### Record excerpts
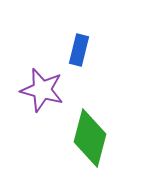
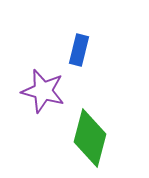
purple star: moved 1 px right, 1 px down
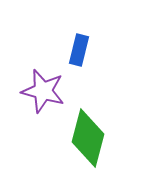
green diamond: moved 2 px left
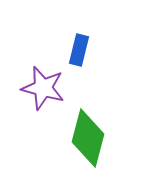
purple star: moved 3 px up
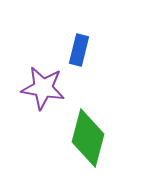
purple star: rotated 6 degrees counterclockwise
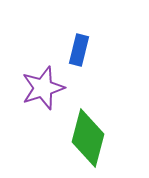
purple star: rotated 27 degrees counterclockwise
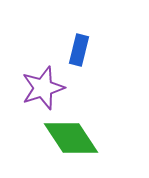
green diamond: moved 17 px left; rotated 48 degrees counterclockwise
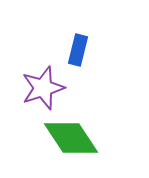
blue rectangle: moved 1 px left
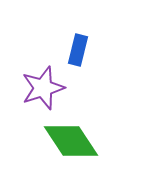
green diamond: moved 3 px down
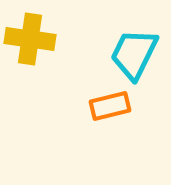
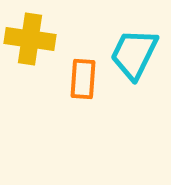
orange rectangle: moved 27 px left, 27 px up; rotated 72 degrees counterclockwise
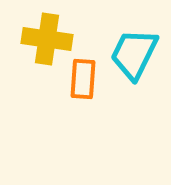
yellow cross: moved 17 px right
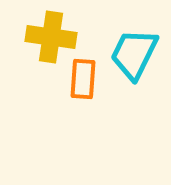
yellow cross: moved 4 px right, 2 px up
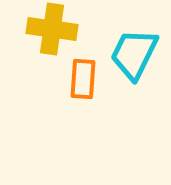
yellow cross: moved 1 px right, 8 px up
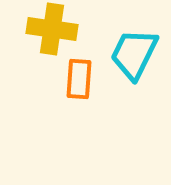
orange rectangle: moved 4 px left
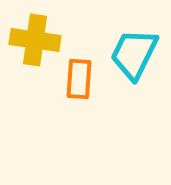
yellow cross: moved 17 px left, 11 px down
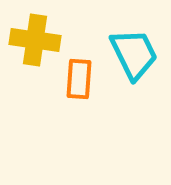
cyan trapezoid: rotated 128 degrees clockwise
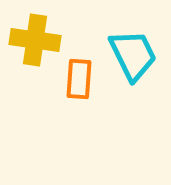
cyan trapezoid: moved 1 px left, 1 px down
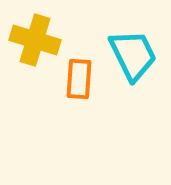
yellow cross: rotated 9 degrees clockwise
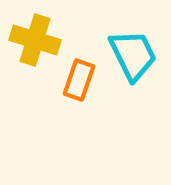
orange rectangle: moved 1 px down; rotated 15 degrees clockwise
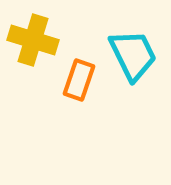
yellow cross: moved 2 px left
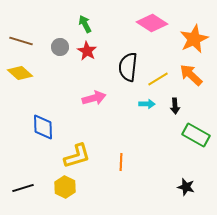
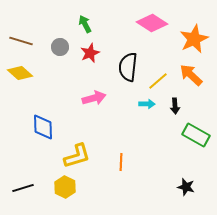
red star: moved 3 px right, 2 px down; rotated 18 degrees clockwise
yellow line: moved 2 px down; rotated 10 degrees counterclockwise
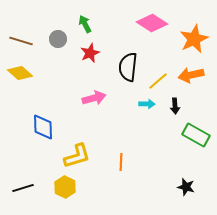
gray circle: moved 2 px left, 8 px up
orange arrow: rotated 55 degrees counterclockwise
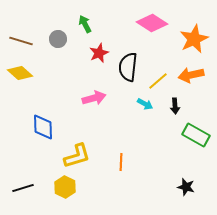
red star: moved 9 px right
cyan arrow: moved 2 px left; rotated 28 degrees clockwise
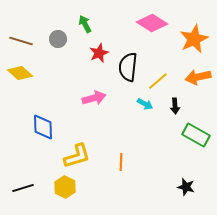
orange arrow: moved 7 px right, 2 px down
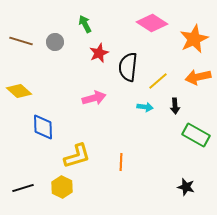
gray circle: moved 3 px left, 3 px down
yellow diamond: moved 1 px left, 18 px down
cyan arrow: moved 3 px down; rotated 21 degrees counterclockwise
yellow hexagon: moved 3 px left
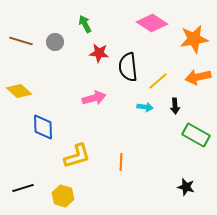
orange star: rotated 16 degrees clockwise
red star: rotated 30 degrees clockwise
black semicircle: rotated 12 degrees counterclockwise
yellow hexagon: moved 1 px right, 9 px down; rotated 10 degrees counterclockwise
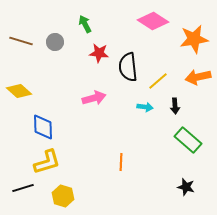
pink diamond: moved 1 px right, 2 px up
green rectangle: moved 8 px left, 5 px down; rotated 12 degrees clockwise
yellow L-shape: moved 30 px left, 6 px down
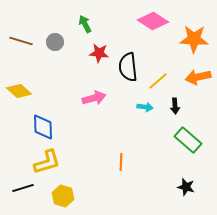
orange star: rotated 12 degrees clockwise
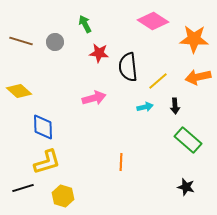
cyan arrow: rotated 21 degrees counterclockwise
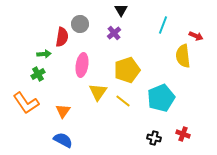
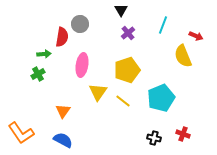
purple cross: moved 14 px right
yellow semicircle: rotated 15 degrees counterclockwise
orange L-shape: moved 5 px left, 30 px down
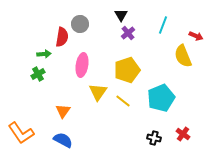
black triangle: moved 5 px down
red cross: rotated 16 degrees clockwise
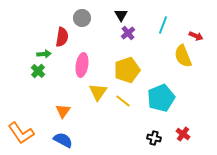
gray circle: moved 2 px right, 6 px up
green cross: moved 3 px up; rotated 16 degrees counterclockwise
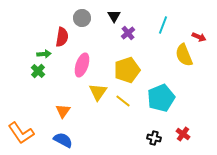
black triangle: moved 7 px left, 1 px down
red arrow: moved 3 px right, 1 px down
yellow semicircle: moved 1 px right, 1 px up
pink ellipse: rotated 10 degrees clockwise
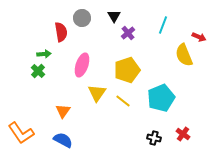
red semicircle: moved 1 px left, 5 px up; rotated 18 degrees counterclockwise
yellow triangle: moved 1 px left, 1 px down
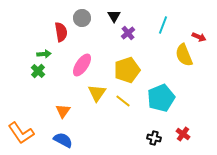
pink ellipse: rotated 15 degrees clockwise
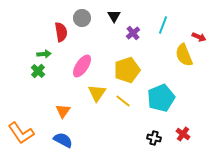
purple cross: moved 5 px right
pink ellipse: moved 1 px down
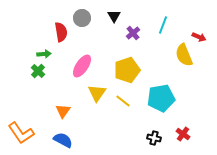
cyan pentagon: rotated 12 degrees clockwise
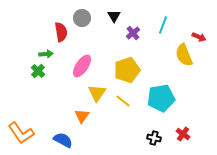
green arrow: moved 2 px right
orange triangle: moved 19 px right, 5 px down
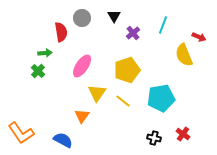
green arrow: moved 1 px left, 1 px up
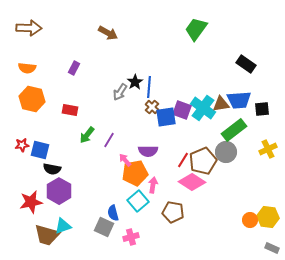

### Directions for this task
Write out every line of the data above, word for word and in order, leaving out the pictures.

### Written solution
purple star: moved 1 px right, 1 px down
green diamond: moved 2 px left
purple star: moved 3 px up
purple star: rotated 6 degrees counterclockwise
purple star: rotated 27 degrees counterclockwise
green diamond: moved 17 px left; rotated 48 degrees counterclockwise
blue rectangle: moved 1 px left
green diamond: moved 3 px down
orange rectangle: moved 27 px left, 27 px up; rotated 72 degrees counterclockwise
yellow cross: moved 17 px right
yellow cross: moved 4 px right, 2 px up
yellow cross: moved 1 px right, 8 px up
orange rectangle: moved 4 px left
yellow cross: moved 17 px left, 11 px down
cyan trapezoid: rotated 128 degrees clockwise
cyan trapezoid: moved 1 px left, 1 px down
yellow cross: rotated 9 degrees clockwise
orange rectangle: moved 1 px down; rotated 15 degrees clockwise
yellow cross: moved 2 px left
red star: moved 3 px right, 2 px down; rotated 18 degrees clockwise
yellow line: moved 2 px down; rotated 10 degrees counterclockwise
gray circle: moved 2 px left, 8 px up
orange arrow: rotated 55 degrees counterclockwise
red star: moved 9 px right
cyan arrow: moved 2 px left; rotated 28 degrees clockwise
orange arrow: moved 7 px right, 2 px down
gray circle: moved 3 px left, 3 px down
yellow diamond: moved 1 px left, 18 px down
cyan arrow: moved 3 px down; rotated 21 degrees counterclockwise
yellow hexagon: moved 3 px left
orange star: rotated 16 degrees clockwise
red star: rotated 30 degrees clockwise
black semicircle: rotated 12 degrees counterclockwise
yellow hexagon: moved 1 px right, 9 px down; rotated 10 degrees counterclockwise
pink diamond: moved 1 px right, 2 px up
green rectangle: moved 8 px left, 5 px down; rotated 12 degrees clockwise
yellow L-shape: moved 30 px left, 6 px down
orange star: rotated 12 degrees clockwise
cyan arrow: rotated 21 degrees counterclockwise
purple cross: moved 14 px right
yellow semicircle: rotated 15 degrees counterclockwise
orange L-shape: moved 5 px left, 30 px down
black triangle: moved 5 px down
red cross: rotated 16 degrees clockwise
gray circle: moved 2 px right, 6 px up
green cross: moved 3 px up; rotated 16 degrees counterclockwise
black triangle: moved 7 px left, 1 px down
red arrow: moved 3 px right, 1 px down
yellow semicircle: moved 1 px right, 1 px up
pink ellipse: rotated 10 degrees clockwise
red semicircle: moved 1 px left, 5 px up; rotated 18 degrees counterclockwise
yellow triangle: moved 1 px left, 1 px down
pink ellipse: rotated 15 degrees clockwise
purple cross: moved 5 px right
pink ellipse: moved 1 px down
cyan pentagon: rotated 12 degrees clockwise
green arrow: moved 2 px right
orange triangle: moved 19 px right, 5 px down
green arrow: moved 1 px left, 1 px up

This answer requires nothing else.